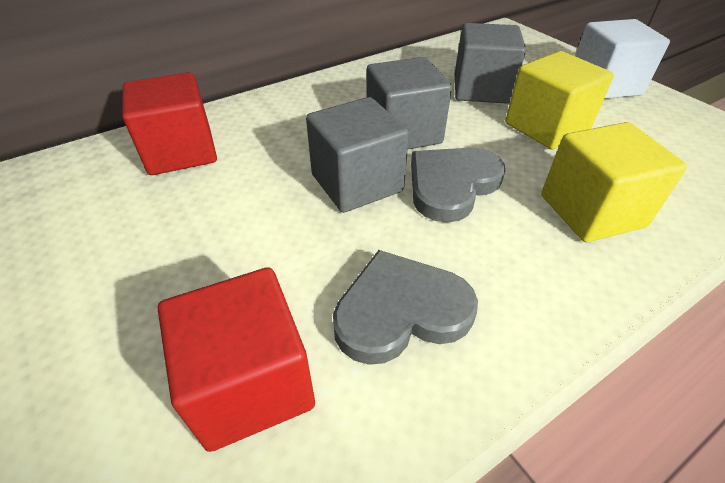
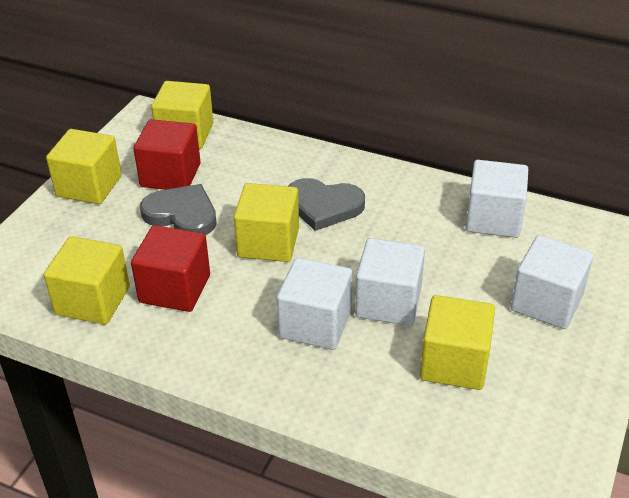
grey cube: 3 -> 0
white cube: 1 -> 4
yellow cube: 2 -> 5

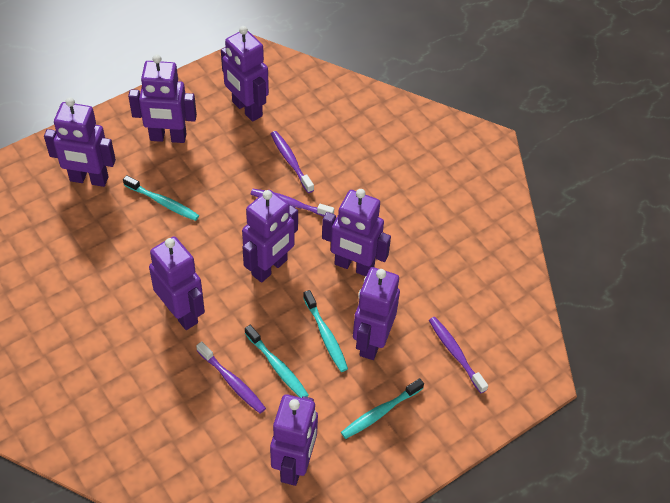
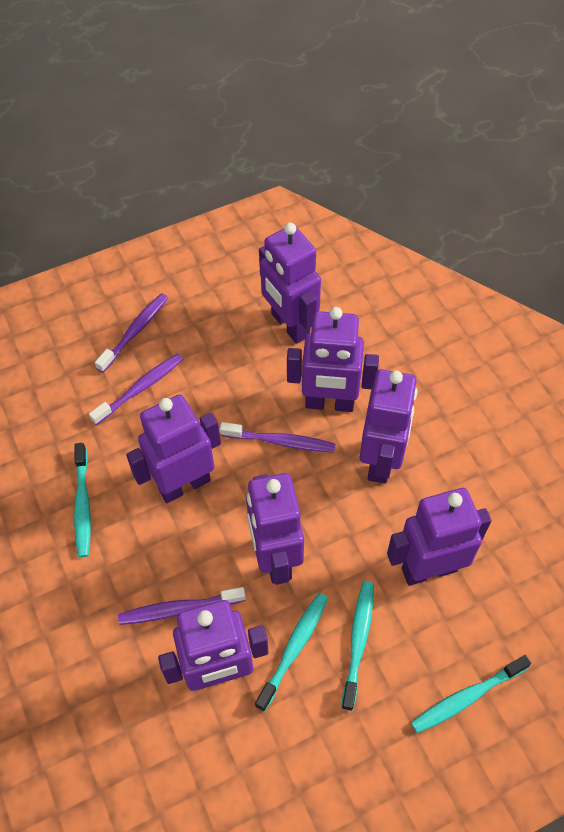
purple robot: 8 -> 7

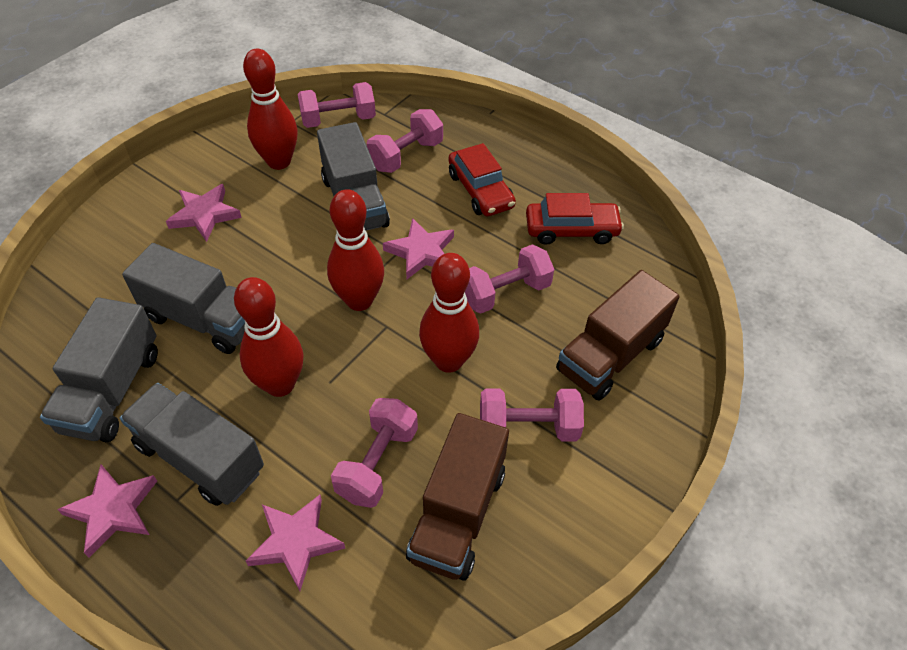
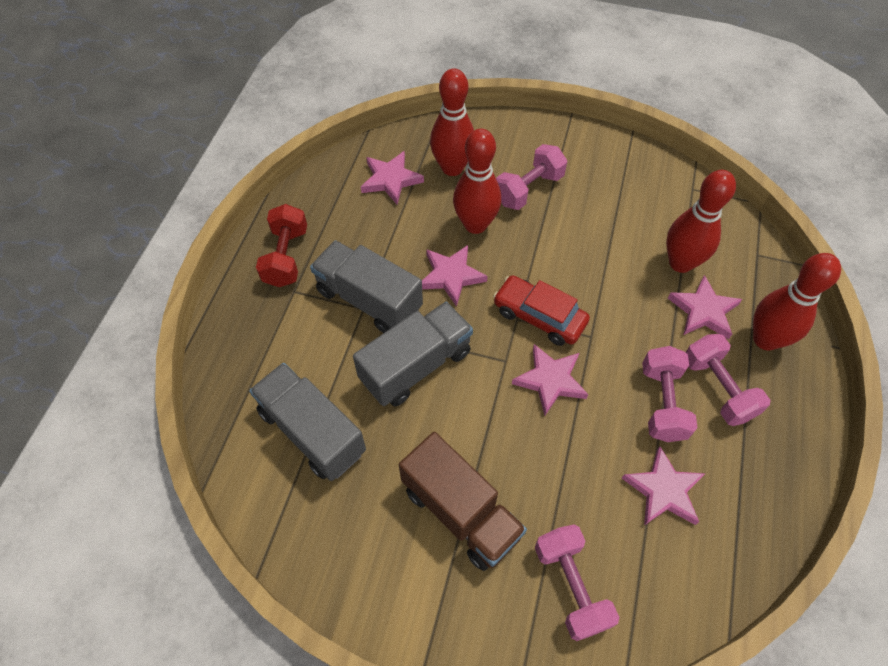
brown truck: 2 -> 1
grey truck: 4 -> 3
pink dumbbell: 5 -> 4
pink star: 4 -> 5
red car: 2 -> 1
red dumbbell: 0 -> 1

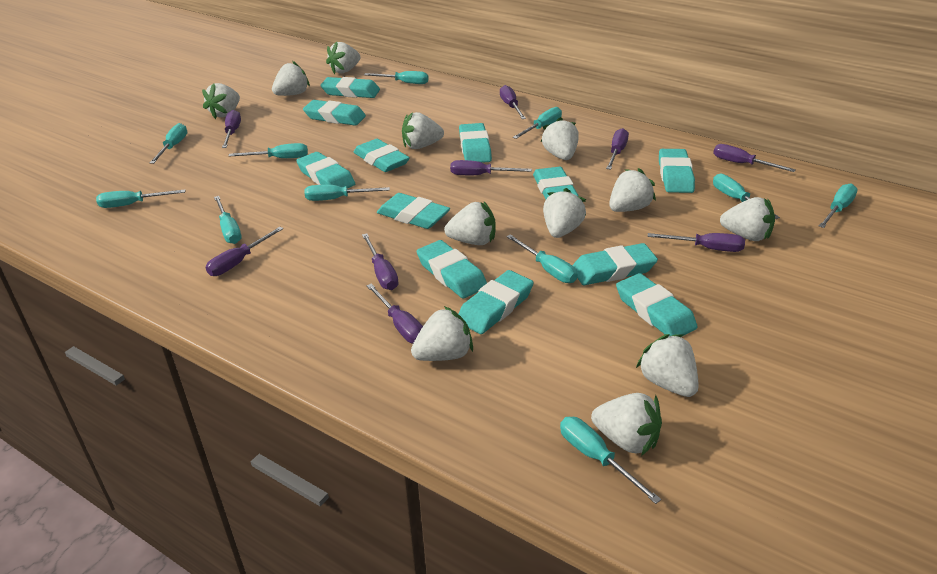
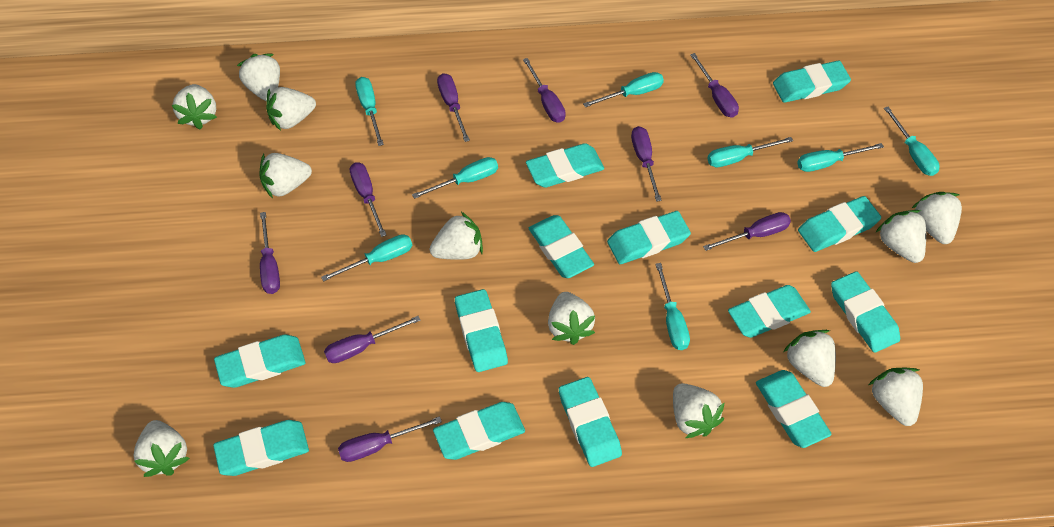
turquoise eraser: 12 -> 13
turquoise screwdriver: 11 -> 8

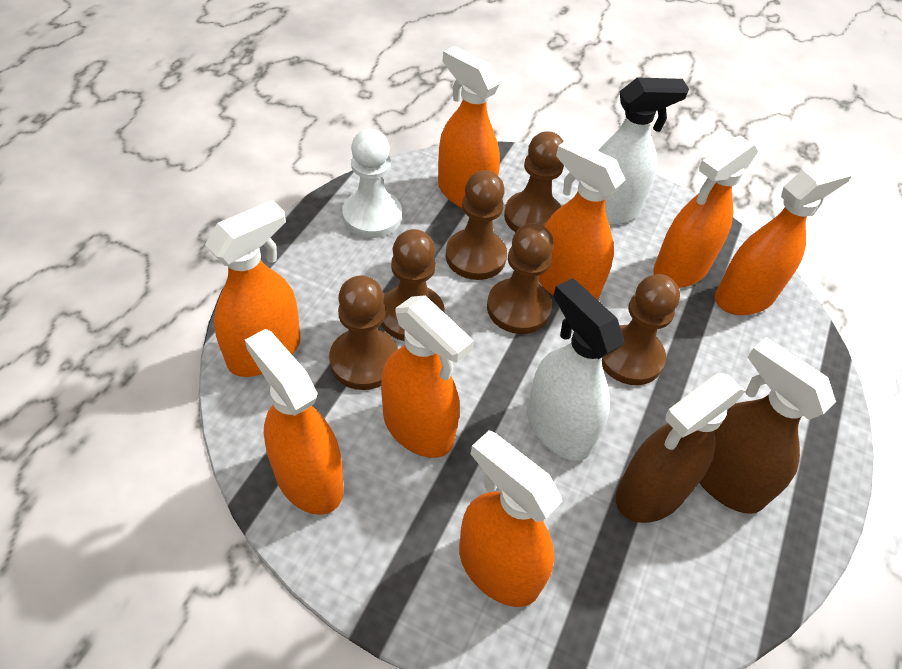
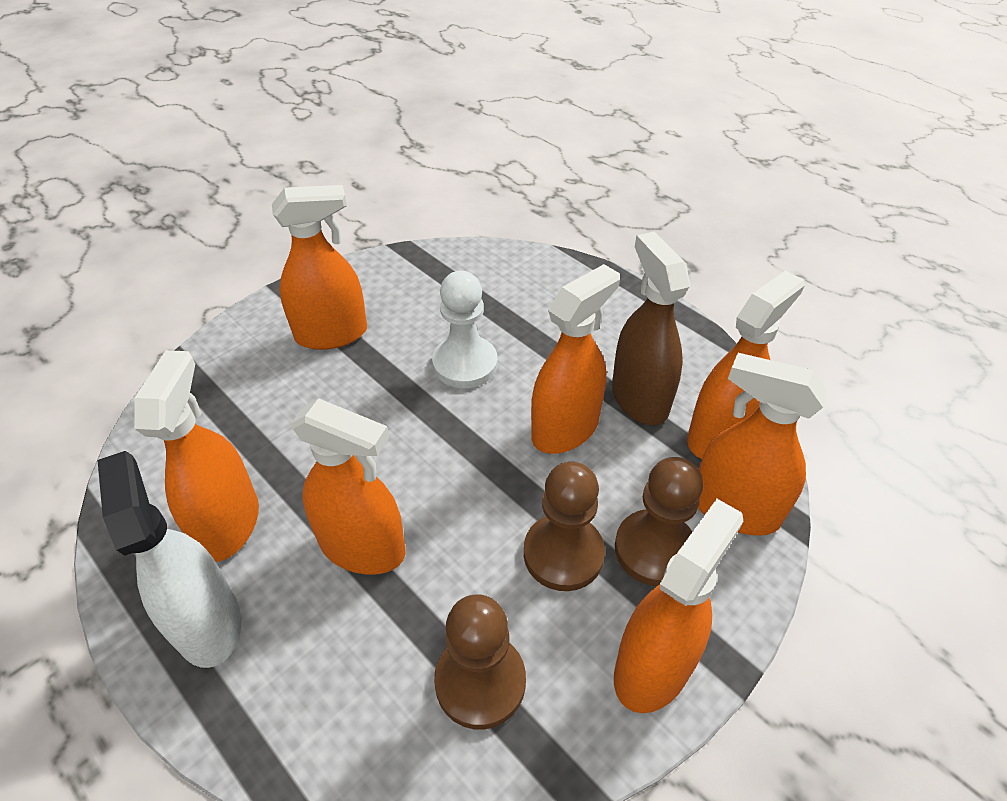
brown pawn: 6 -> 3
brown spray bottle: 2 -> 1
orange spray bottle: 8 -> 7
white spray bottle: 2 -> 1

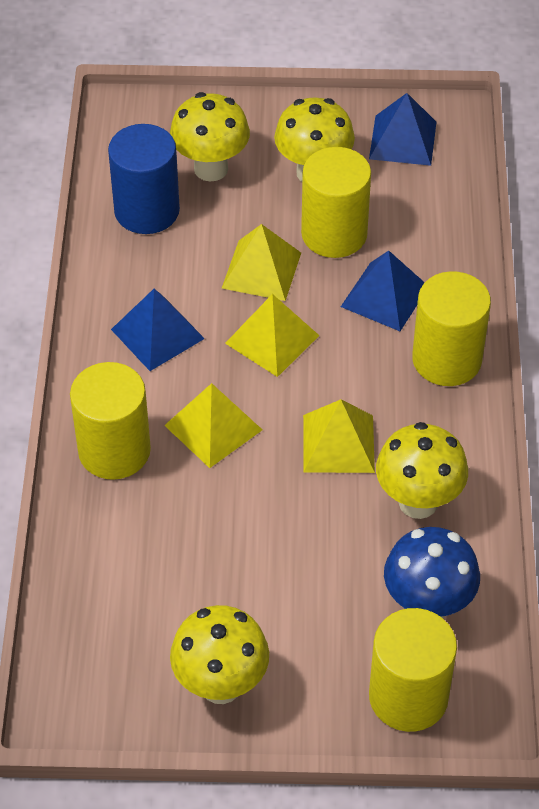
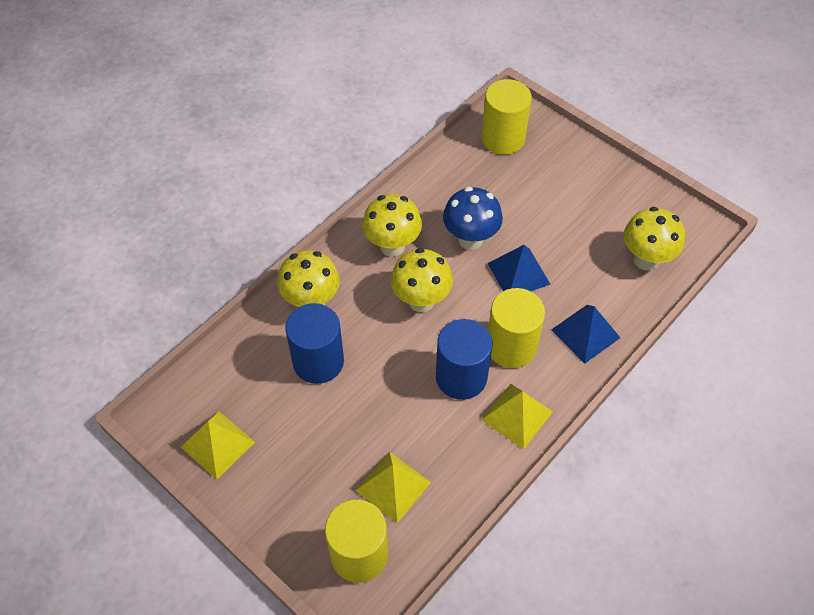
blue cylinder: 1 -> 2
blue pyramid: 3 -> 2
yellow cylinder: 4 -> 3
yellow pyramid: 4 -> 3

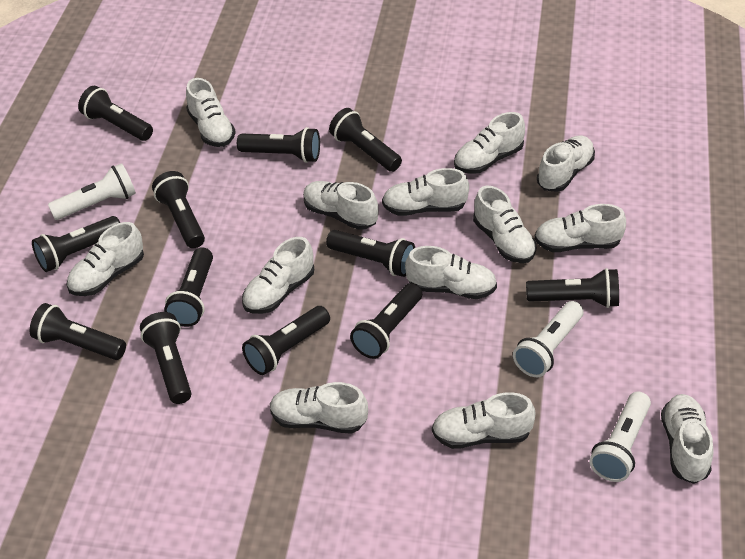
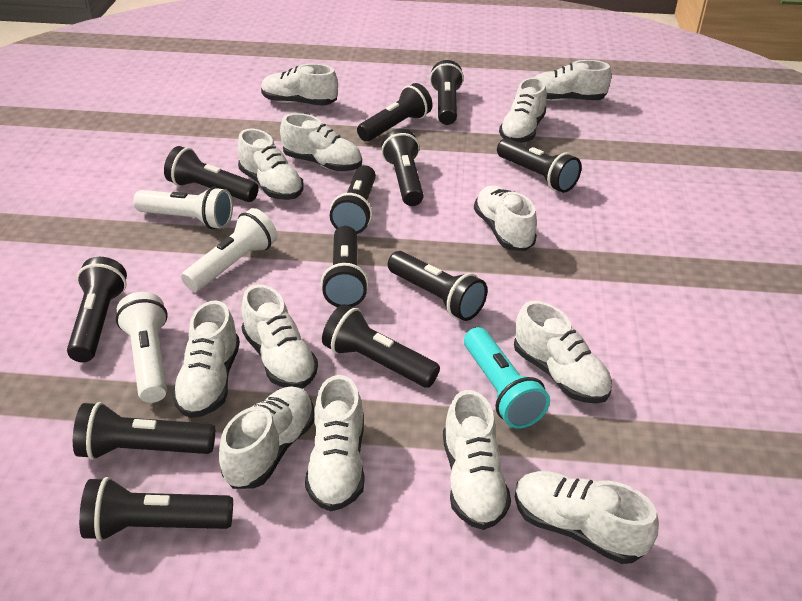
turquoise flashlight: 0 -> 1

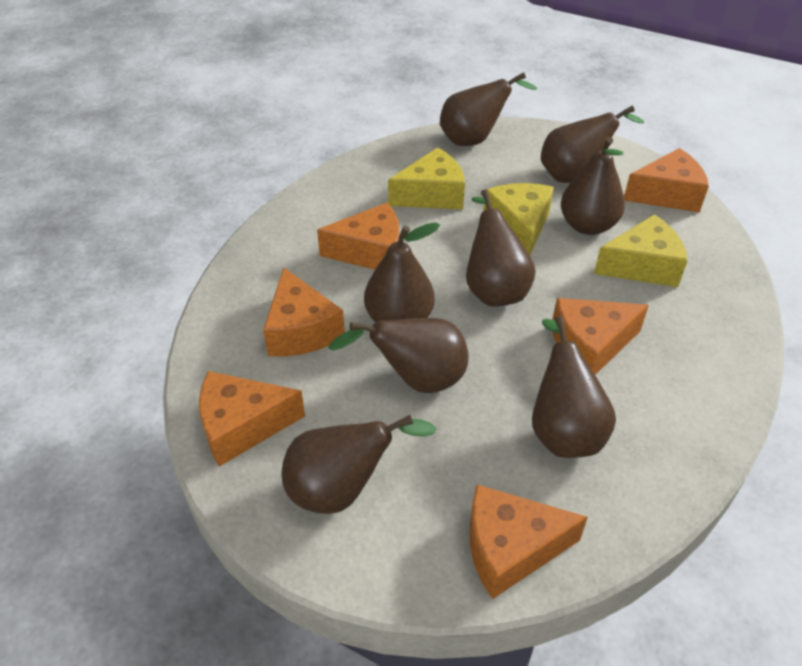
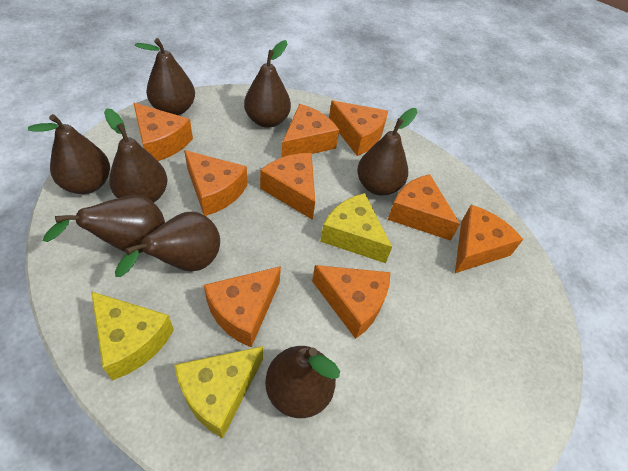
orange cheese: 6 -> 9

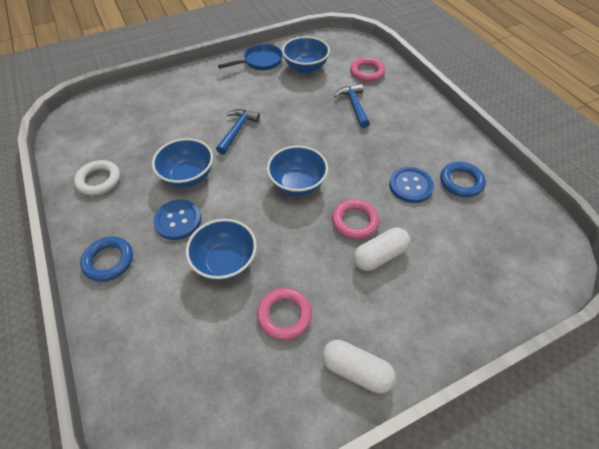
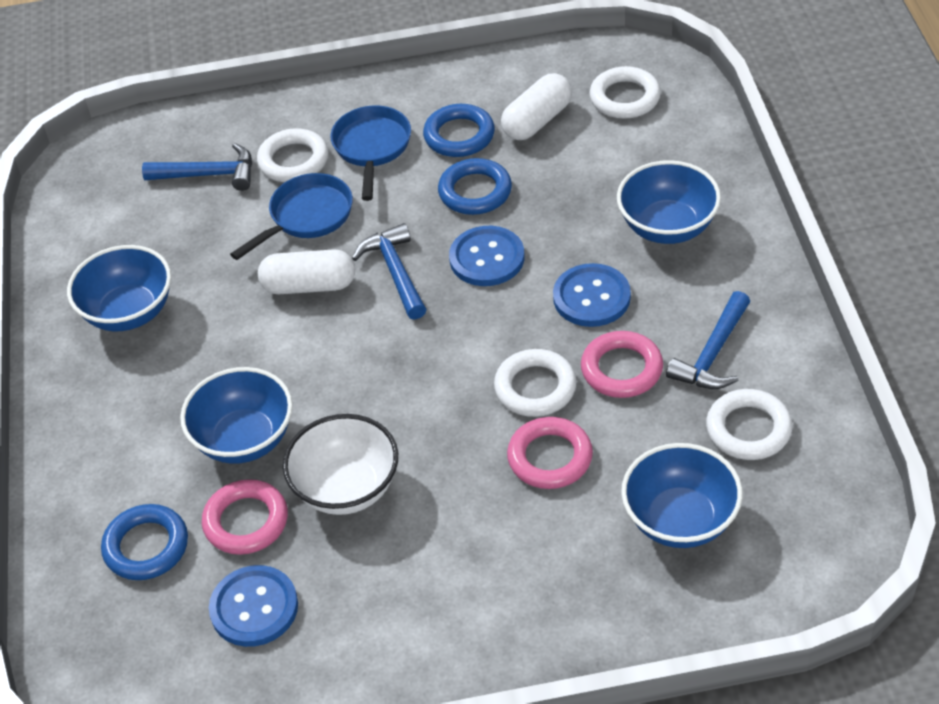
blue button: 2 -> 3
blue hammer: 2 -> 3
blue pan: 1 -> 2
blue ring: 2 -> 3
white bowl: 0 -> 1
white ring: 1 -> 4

-=-=-=-=-

**What is needed:** Each record above must be returned exactly as written, with its pictures omitted.

**Answer to this task:**
grey cube: 3 -> 0
white cube: 1 -> 4
yellow cube: 2 -> 5

purple robot: 8 -> 7

brown truck: 2 -> 1
grey truck: 4 -> 3
pink dumbbell: 5 -> 4
pink star: 4 -> 5
red car: 2 -> 1
red dumbbell: 0 -> 1

turquoise eraser: 12 -> 13
turquoise screwdriver: 11 -> 8

brown pawn: 6 -> 3
brown spray bottle: 2 -> 1
orange spray bottle: 8 -> 7
white spray bottle: 2 -> 1

blue cylinder: 1 -> 2
blue pyramid: 3 -> 2
yellow cylinder: 4 -> 3
yellow pyramid: 4 -> 3

turquoise flashlight: 0 -> 1

orange cheese: 6 -> 9

blue button: 2 -> 3
blue hammer: 2 -> 3
blue pan: 1 -> 2
blue ring: 2 -> 3
white bowl: 0 -> 1
white ring: 1 -> 4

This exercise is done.